[Task input]
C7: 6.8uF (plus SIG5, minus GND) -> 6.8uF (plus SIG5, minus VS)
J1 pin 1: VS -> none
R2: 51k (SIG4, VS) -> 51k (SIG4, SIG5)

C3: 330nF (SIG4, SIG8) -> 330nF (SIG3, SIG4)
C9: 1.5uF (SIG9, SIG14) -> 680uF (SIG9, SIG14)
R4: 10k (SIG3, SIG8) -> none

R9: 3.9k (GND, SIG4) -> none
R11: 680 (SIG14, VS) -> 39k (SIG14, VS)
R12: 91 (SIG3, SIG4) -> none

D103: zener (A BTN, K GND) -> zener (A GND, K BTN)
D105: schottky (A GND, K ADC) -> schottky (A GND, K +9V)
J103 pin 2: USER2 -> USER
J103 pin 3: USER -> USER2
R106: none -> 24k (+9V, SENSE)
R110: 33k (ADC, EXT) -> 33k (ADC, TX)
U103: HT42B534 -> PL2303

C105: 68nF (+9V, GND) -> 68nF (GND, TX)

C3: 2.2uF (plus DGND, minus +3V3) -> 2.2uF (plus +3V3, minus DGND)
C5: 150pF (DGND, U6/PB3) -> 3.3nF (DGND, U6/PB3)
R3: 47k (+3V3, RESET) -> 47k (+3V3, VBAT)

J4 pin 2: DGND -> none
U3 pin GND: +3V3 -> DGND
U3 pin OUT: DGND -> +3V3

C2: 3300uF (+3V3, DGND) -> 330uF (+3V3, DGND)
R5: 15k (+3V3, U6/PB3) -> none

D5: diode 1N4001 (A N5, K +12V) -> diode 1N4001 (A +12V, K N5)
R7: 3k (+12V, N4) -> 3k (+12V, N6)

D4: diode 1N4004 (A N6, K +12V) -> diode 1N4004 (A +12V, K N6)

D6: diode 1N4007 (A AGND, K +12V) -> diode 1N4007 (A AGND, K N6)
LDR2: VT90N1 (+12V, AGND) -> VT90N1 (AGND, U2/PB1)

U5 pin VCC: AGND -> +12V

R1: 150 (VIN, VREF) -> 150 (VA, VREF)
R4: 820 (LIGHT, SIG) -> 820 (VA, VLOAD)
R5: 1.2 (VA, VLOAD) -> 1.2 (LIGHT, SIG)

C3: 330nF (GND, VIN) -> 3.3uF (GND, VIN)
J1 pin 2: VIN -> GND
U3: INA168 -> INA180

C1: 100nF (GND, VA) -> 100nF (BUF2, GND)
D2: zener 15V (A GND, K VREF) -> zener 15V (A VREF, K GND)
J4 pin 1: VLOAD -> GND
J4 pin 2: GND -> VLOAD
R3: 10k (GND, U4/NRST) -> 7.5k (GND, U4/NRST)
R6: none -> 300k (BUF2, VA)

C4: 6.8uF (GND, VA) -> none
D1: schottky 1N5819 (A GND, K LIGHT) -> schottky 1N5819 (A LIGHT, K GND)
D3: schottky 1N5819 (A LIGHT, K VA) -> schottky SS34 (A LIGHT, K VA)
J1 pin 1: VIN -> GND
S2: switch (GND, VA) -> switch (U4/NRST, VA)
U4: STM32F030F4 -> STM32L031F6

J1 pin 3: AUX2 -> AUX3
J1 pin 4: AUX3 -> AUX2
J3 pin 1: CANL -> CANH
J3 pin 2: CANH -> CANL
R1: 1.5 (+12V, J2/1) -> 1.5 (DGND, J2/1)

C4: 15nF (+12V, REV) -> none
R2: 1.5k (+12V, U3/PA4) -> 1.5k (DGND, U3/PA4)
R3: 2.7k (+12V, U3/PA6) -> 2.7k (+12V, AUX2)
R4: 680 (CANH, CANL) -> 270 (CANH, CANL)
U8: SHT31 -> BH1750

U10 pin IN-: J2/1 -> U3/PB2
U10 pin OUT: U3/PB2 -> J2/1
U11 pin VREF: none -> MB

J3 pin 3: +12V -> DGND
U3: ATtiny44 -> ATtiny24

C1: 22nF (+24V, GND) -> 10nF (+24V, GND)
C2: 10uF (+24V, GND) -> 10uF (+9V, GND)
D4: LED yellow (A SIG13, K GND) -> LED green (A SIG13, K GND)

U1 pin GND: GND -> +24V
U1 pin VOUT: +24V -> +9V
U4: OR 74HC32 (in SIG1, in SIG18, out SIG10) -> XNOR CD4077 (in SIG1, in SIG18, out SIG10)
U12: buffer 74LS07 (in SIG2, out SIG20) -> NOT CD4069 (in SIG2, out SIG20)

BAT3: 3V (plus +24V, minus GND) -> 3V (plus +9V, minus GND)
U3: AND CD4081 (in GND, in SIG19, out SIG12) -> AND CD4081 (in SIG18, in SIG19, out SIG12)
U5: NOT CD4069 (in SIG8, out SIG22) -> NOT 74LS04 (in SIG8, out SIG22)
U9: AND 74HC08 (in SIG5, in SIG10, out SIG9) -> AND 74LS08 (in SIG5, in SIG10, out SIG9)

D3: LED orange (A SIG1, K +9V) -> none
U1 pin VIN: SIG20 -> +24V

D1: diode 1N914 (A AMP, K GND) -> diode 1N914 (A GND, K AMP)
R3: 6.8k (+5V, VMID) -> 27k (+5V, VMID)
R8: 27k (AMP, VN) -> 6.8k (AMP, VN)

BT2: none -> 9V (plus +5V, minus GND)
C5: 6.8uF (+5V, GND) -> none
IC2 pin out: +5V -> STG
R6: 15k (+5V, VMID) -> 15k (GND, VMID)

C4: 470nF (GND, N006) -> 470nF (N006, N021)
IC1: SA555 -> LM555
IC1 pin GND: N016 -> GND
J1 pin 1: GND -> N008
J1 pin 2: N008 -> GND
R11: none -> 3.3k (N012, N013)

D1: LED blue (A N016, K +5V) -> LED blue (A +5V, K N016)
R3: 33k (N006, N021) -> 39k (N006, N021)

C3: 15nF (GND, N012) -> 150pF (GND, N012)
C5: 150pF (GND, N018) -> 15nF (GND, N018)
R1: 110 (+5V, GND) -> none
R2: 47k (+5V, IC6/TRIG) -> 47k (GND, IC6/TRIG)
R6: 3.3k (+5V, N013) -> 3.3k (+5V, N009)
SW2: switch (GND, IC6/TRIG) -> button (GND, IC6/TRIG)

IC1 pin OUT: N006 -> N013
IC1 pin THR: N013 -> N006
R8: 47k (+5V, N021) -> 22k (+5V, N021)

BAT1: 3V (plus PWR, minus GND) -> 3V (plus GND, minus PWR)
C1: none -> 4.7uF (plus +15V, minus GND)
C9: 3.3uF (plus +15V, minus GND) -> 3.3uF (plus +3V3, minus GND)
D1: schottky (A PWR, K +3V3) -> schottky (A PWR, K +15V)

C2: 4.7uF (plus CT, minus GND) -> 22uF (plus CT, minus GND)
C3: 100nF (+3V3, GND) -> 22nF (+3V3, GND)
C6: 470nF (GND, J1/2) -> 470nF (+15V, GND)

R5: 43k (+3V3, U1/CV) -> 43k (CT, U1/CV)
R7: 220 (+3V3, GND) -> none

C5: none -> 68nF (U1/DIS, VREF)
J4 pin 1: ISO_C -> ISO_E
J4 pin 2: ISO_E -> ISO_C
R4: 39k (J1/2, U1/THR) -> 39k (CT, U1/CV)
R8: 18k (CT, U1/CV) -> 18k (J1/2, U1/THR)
[/Task input]
Work order >> Report every line containing the string "DGND" in the material.

Your response >>
C3: 2.2uF (plus DGND, minus +3V3) -> 2.2uF (plus +3V3, minus DGND)
C5: 150pF (DGND, U6/PB3) -> 3.3nF (DGND, U6/PB3)
J4 pin 2: DGND -> none
U3 pin GND: +3V3 -> DGND
U3 pin OUT: DGND -> +3V3
C2: 3300uF (+3V3, DGND) -> 330uF (+3V3, DGND)
R1: 1.5 (+12V, J2/1) -> 1.5 (DGND, J2/1)
R2: 1.5k (+12V, U3/PA4) -> 1.5k (DGND, U3/PA4)
J3 pin 3: +12V -> DGND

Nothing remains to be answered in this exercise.